ACTION ITEM: Restate the entries below exactly, and keep all images out of the answer.
=== AVAILABLE DATA ===
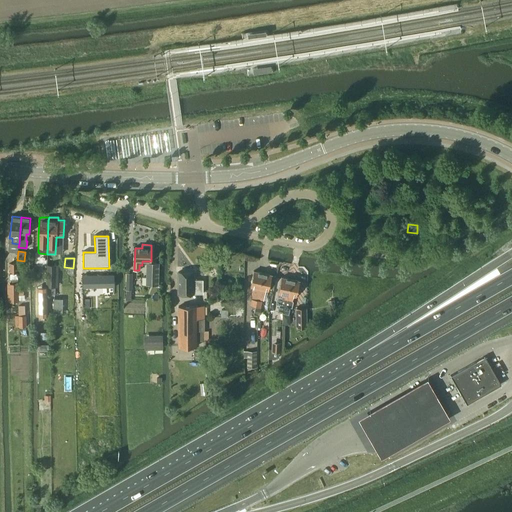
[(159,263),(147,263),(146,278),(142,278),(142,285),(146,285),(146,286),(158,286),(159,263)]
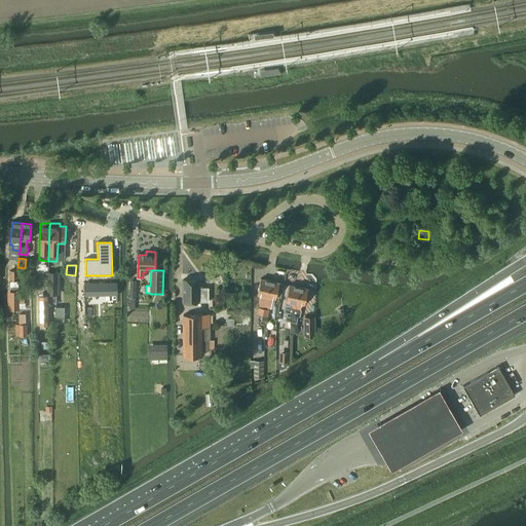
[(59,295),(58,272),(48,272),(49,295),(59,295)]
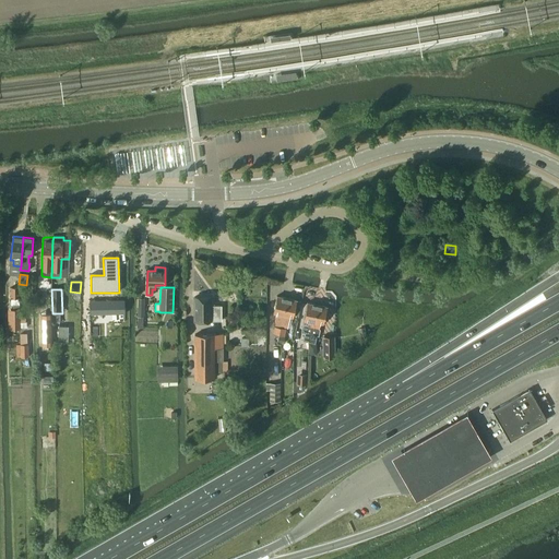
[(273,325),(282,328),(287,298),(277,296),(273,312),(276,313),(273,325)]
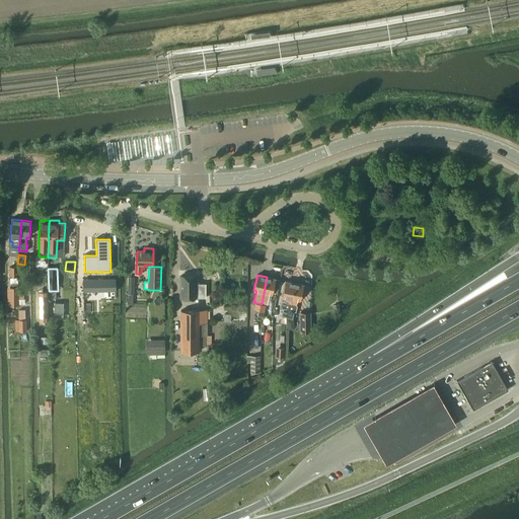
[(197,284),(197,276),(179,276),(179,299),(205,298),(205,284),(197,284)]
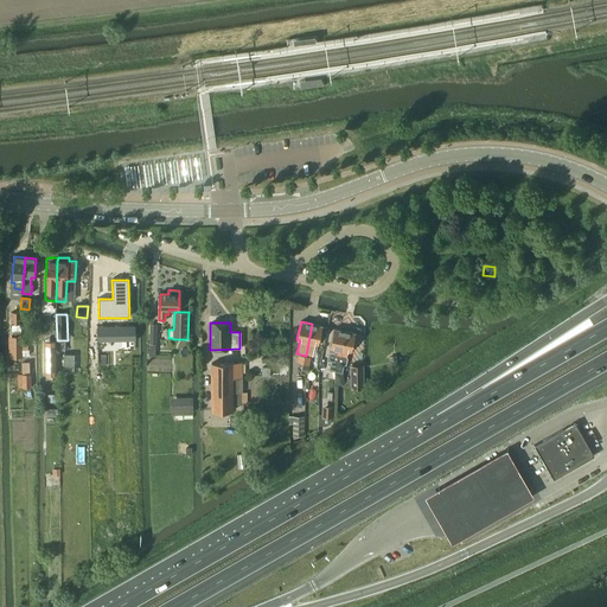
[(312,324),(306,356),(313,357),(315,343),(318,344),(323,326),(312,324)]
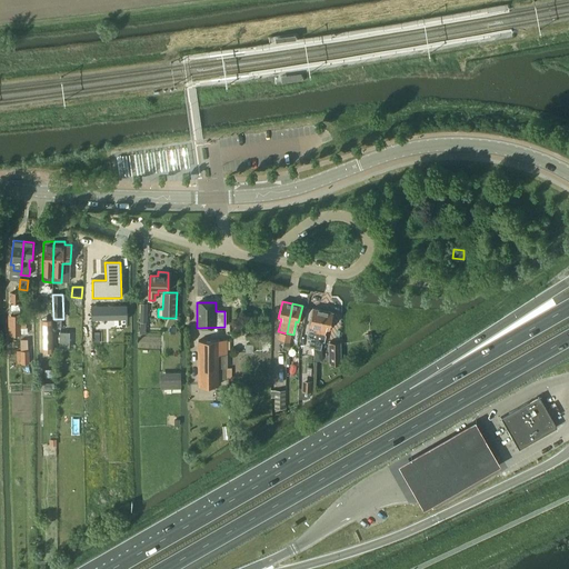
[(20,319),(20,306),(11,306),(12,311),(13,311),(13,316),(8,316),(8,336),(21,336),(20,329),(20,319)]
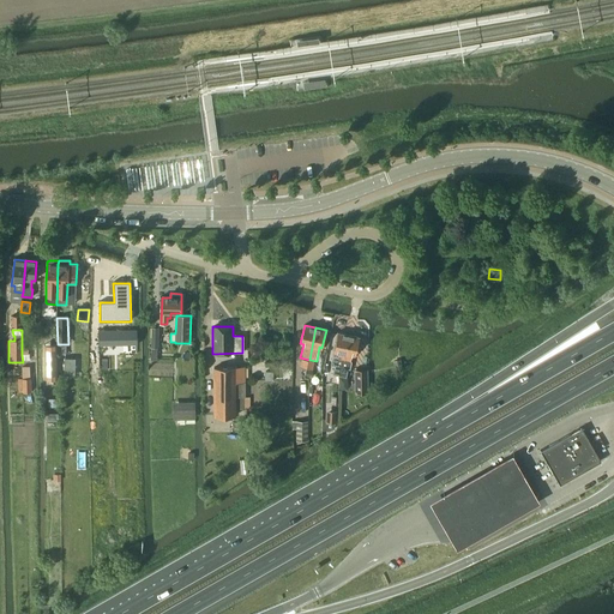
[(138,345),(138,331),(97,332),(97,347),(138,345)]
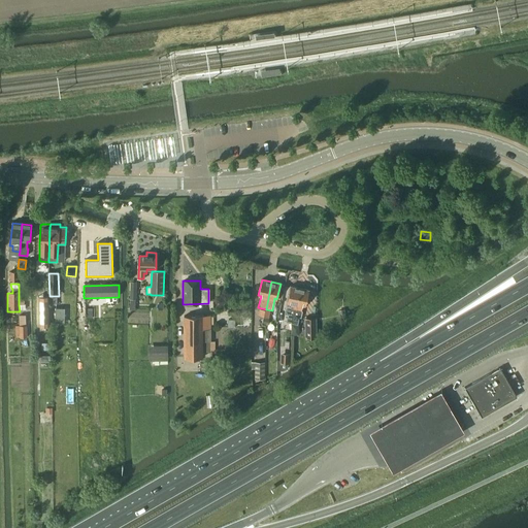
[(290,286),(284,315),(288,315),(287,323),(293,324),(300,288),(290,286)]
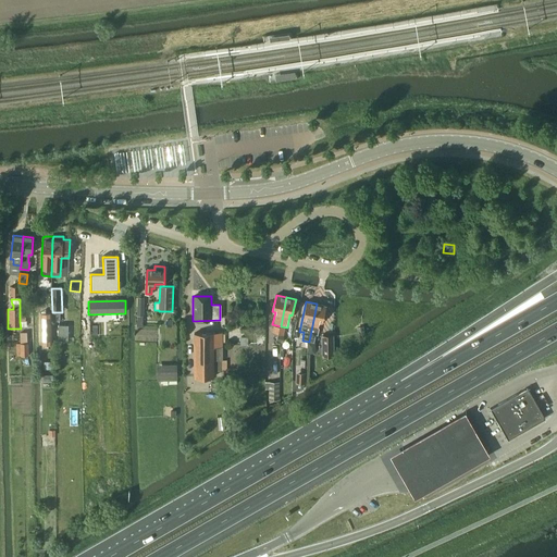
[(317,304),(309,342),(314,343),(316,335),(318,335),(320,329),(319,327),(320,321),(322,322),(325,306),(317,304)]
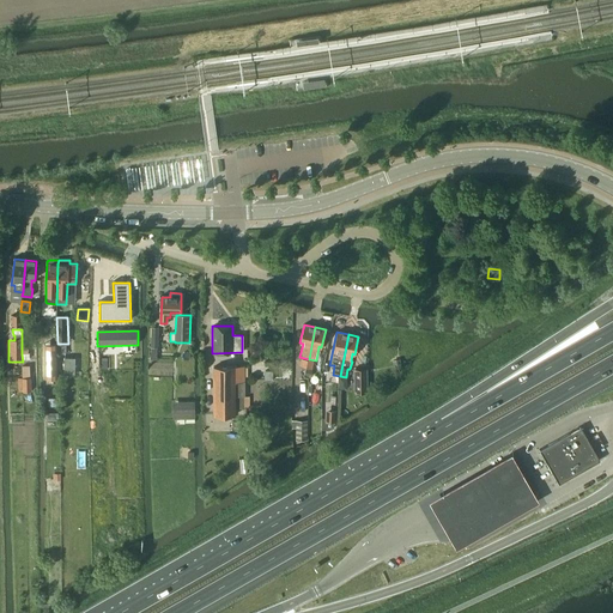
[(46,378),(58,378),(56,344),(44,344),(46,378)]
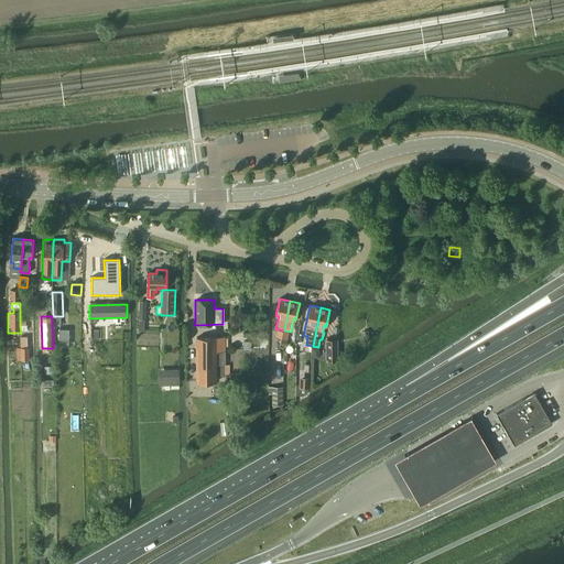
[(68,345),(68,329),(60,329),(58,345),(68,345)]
===
ANSWER TO THE EXERCISE:
[(159,263),(147,263),(146,278),(142,278),(142,285),(146,285),(146,286),(158,286),(159,263)]
[(59,295),(58,272),(48,272),(49,295),(59,295)]
[(273,325),(282,328),(287,298),(277,296),(273,312),(276,313),(273,325)]
[(197,284),(197,276),(179,276),(179,299),(205,298),(205,284),(197,284)]
[(312,324),(306,356),(313,357),(315,343),(318,344),(323,326),(312,324)]
[(20,319),(20,306),(11,306),(12,311),(13,311),(13,316),(8,316),(8,336),(21,336),(20,329),(20,319)]
[(138,345),(138,331),(97,332),(97,347),(138,345)]
[(290,286),(284,315),(288,315),(287,323),(293,324),(300,288),(290,286)]
[(317,304),(309,342),(314,343),(316,335),(318,335),(320,329),(319,327),(320,321),(322,322),(325,306),(317,304)]
[(46,378),(58,378),(56,344),(44,344),(46,378)]
[(68,345),(68,329),(60,329),(58,345),(68,345)]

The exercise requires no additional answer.